Work to complete:
Out of the material that follows, write out exactly the lines from the line with "The camera went 35" to the line with "The second view gained", both ends included, and no others.

(Exercise inputs Opens)

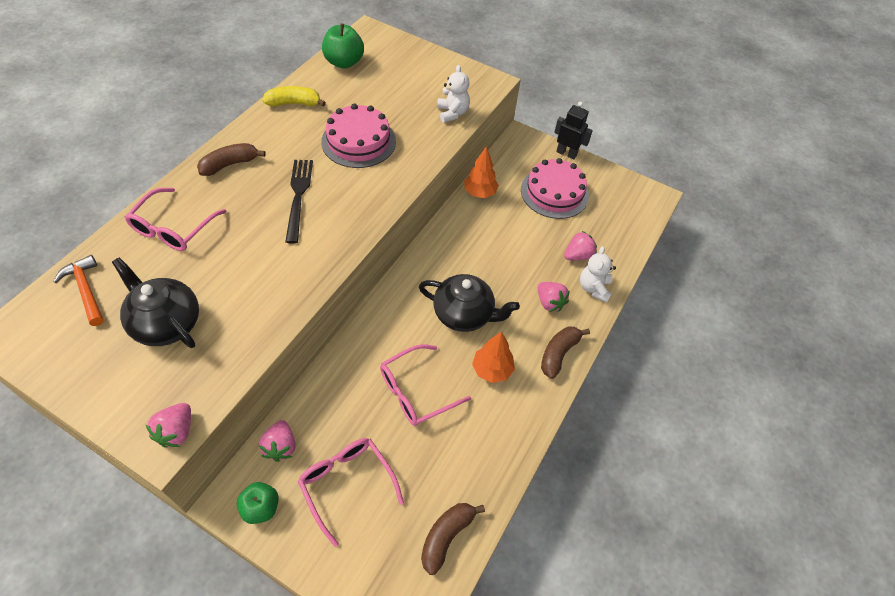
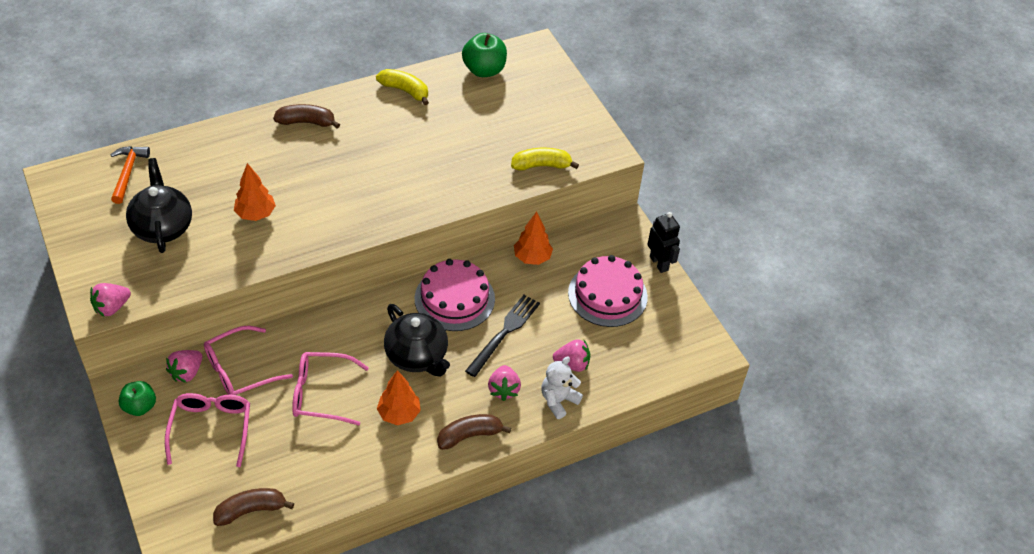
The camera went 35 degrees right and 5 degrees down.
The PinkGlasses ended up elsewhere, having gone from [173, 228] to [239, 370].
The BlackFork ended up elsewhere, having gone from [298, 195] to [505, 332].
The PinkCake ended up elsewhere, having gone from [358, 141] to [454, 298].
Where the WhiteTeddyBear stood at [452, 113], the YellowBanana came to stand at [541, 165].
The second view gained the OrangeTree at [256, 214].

(Exercise inputs Closes)
(Exercise inputs Opens)

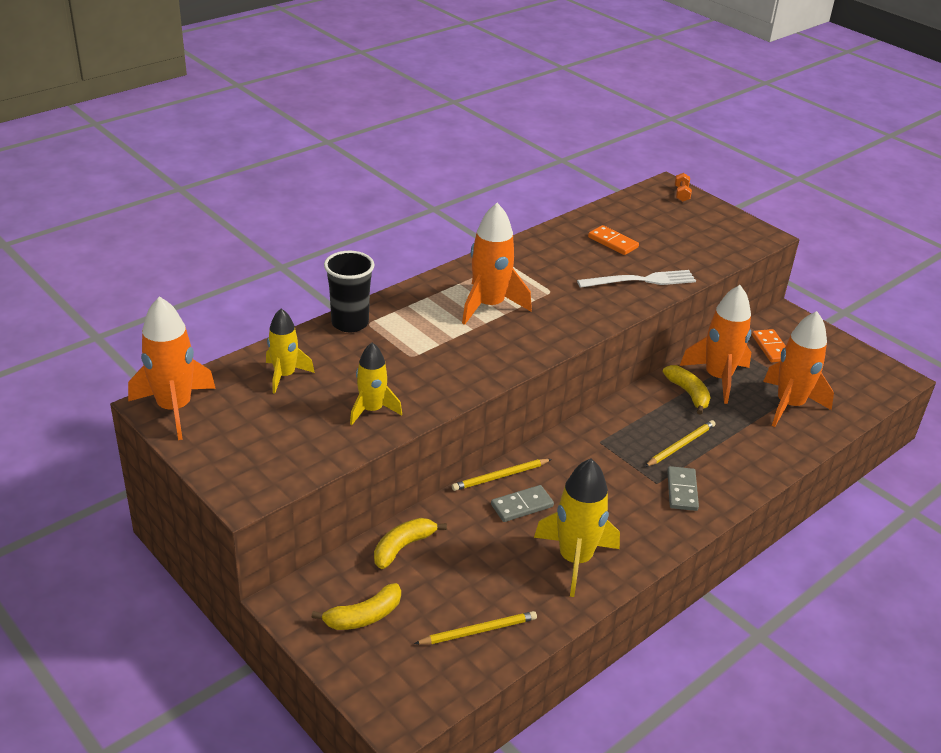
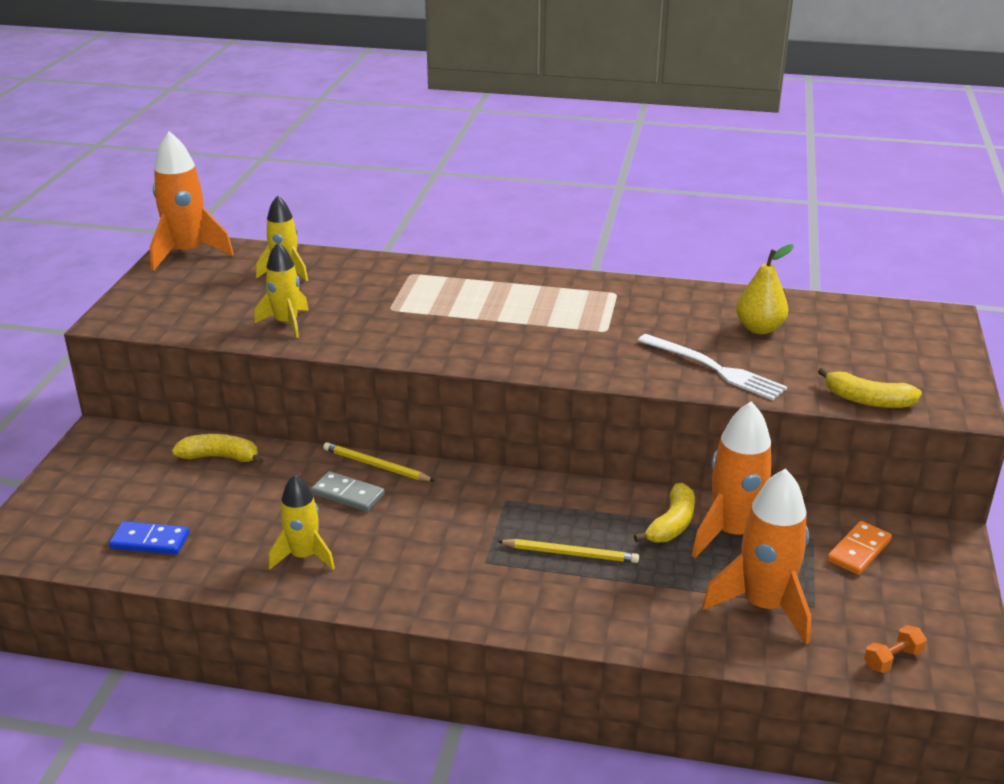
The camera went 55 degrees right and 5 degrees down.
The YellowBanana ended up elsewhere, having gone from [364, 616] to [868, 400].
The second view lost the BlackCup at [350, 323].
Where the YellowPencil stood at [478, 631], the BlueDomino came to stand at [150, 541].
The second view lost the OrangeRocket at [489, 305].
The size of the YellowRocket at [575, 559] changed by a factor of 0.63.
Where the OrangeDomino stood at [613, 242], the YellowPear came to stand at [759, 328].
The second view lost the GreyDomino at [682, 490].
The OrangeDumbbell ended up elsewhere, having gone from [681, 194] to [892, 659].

(Exercise inputs Closes)

Result:
The camera went 35 degrees right and 5 degrees down.
The PinkGlasses ended up elsewhere, having gone from [173, 228] to [239, 370].
The BlackFork ended up elsewhere, having gone from [298, 195] to [505, 332].
The PinkCake ended up elsewhere, having gone from [358, 141] to [454, 298].
Where the WhiteTeddyBear stood at [452, 113], the YellowBanana came to stand at [541, 165].
The second view gained the OrangeTree at [256, 214].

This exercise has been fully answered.